■ Records for this exercise:
*** Block opens ***

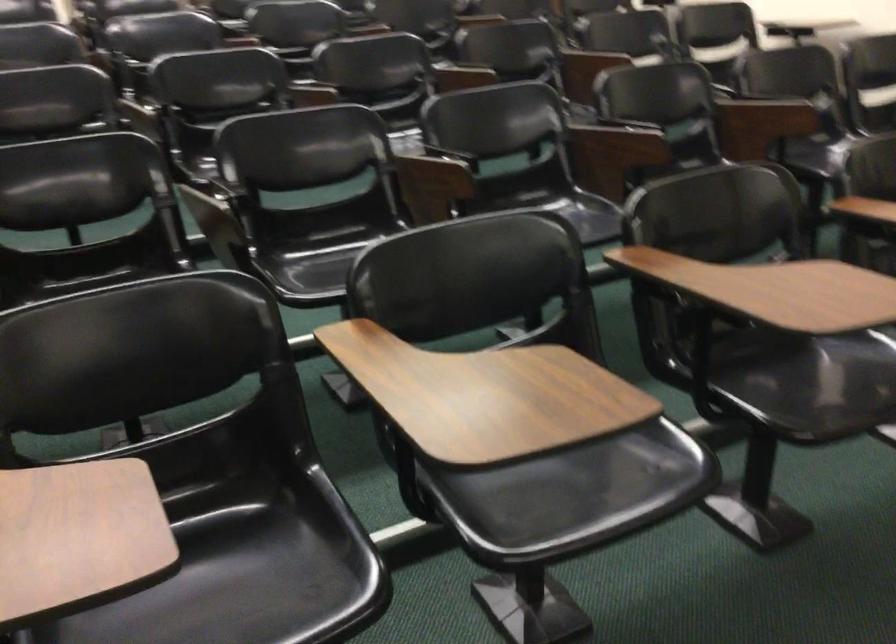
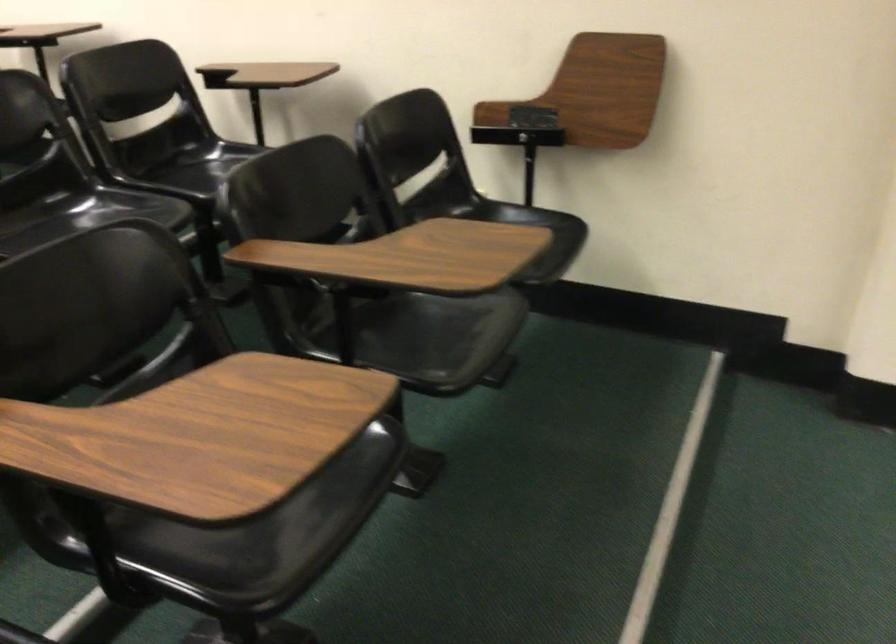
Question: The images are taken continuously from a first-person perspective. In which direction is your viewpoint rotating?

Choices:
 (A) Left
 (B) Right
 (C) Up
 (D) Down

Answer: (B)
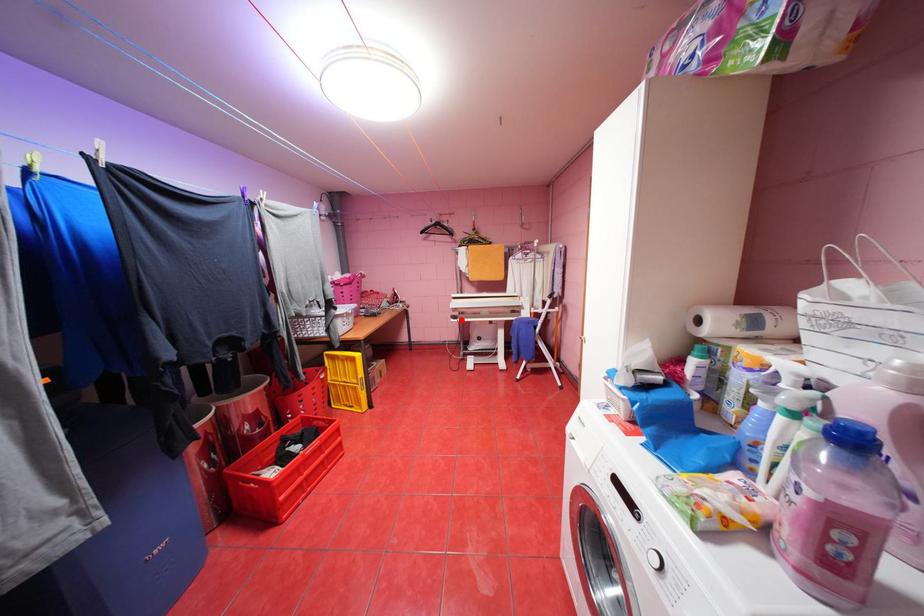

*** Block closes ***
*** Block opens ***

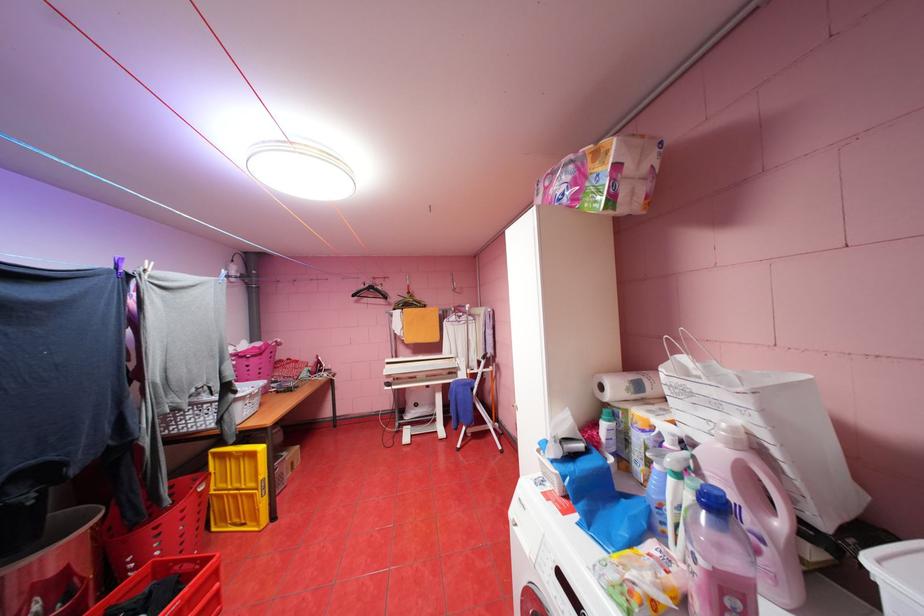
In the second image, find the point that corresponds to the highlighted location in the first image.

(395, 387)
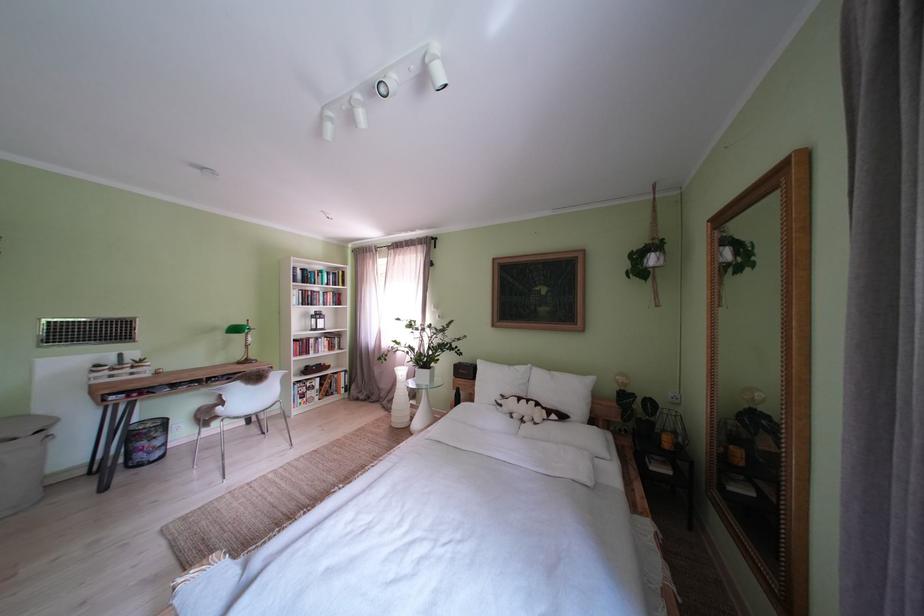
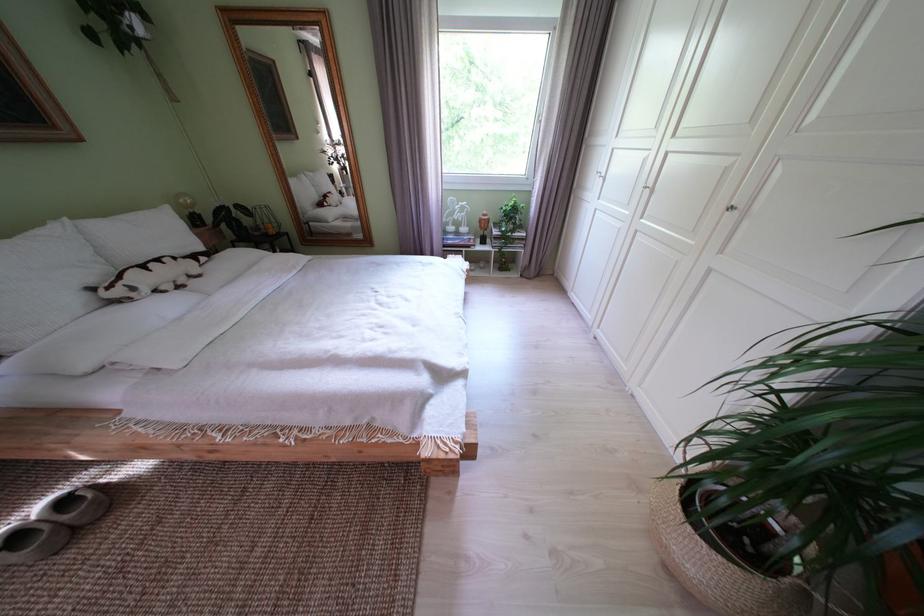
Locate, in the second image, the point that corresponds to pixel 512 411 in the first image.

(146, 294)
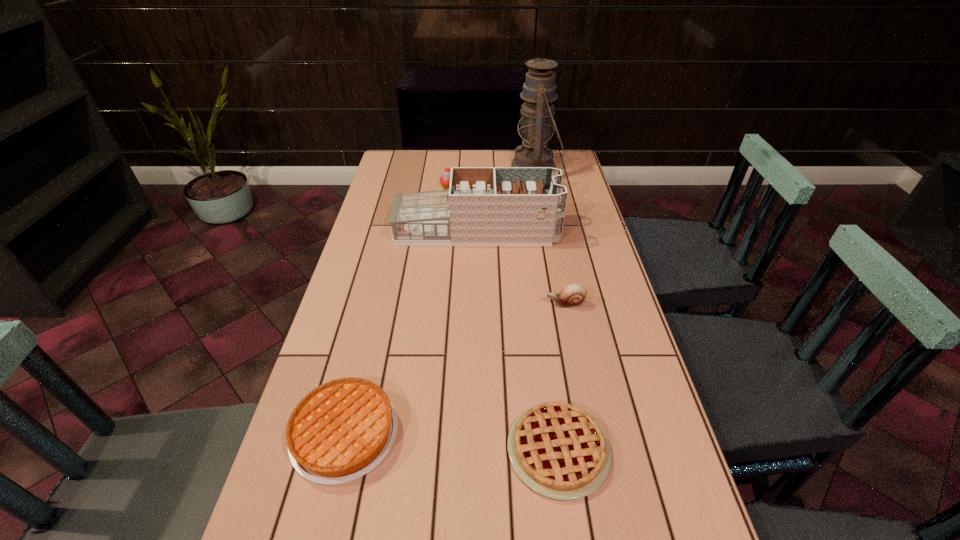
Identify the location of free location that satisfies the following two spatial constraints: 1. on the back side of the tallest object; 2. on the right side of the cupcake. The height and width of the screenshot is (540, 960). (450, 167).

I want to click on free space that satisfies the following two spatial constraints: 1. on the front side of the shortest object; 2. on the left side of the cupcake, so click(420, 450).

*** Block closes ***
*** Block opens ***

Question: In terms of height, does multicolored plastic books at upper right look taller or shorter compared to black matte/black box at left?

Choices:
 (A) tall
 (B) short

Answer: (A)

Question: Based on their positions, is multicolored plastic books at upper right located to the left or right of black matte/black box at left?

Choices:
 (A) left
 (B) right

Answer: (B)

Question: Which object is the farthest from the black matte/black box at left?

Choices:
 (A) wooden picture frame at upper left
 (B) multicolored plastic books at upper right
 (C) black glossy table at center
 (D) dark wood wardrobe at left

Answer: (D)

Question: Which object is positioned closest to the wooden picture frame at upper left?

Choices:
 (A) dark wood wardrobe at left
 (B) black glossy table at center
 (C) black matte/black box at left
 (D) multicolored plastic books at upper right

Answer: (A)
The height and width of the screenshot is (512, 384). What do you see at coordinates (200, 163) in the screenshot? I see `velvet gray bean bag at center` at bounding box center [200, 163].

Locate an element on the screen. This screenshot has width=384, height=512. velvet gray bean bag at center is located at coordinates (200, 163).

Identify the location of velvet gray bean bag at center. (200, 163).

*** Block closes ***

■ The task: Output the records from the line containing "Identify the location of free" through the line containing "I want to click" as a numbered list, omitting blank lines.

■ Task output:
1. Identify the location of free location that satisfies the following two spatial constraints: 1. on the back side of the tallest object; 2. on the right side of the cupcake. The height and width of the screenshot is (540, 960). (450, 167).
2. I want to click on free space that satisfies the following two spatial constraints: 1. on the front side of the shortest object; 2. on the left side of the cupcake, so click(420, 450).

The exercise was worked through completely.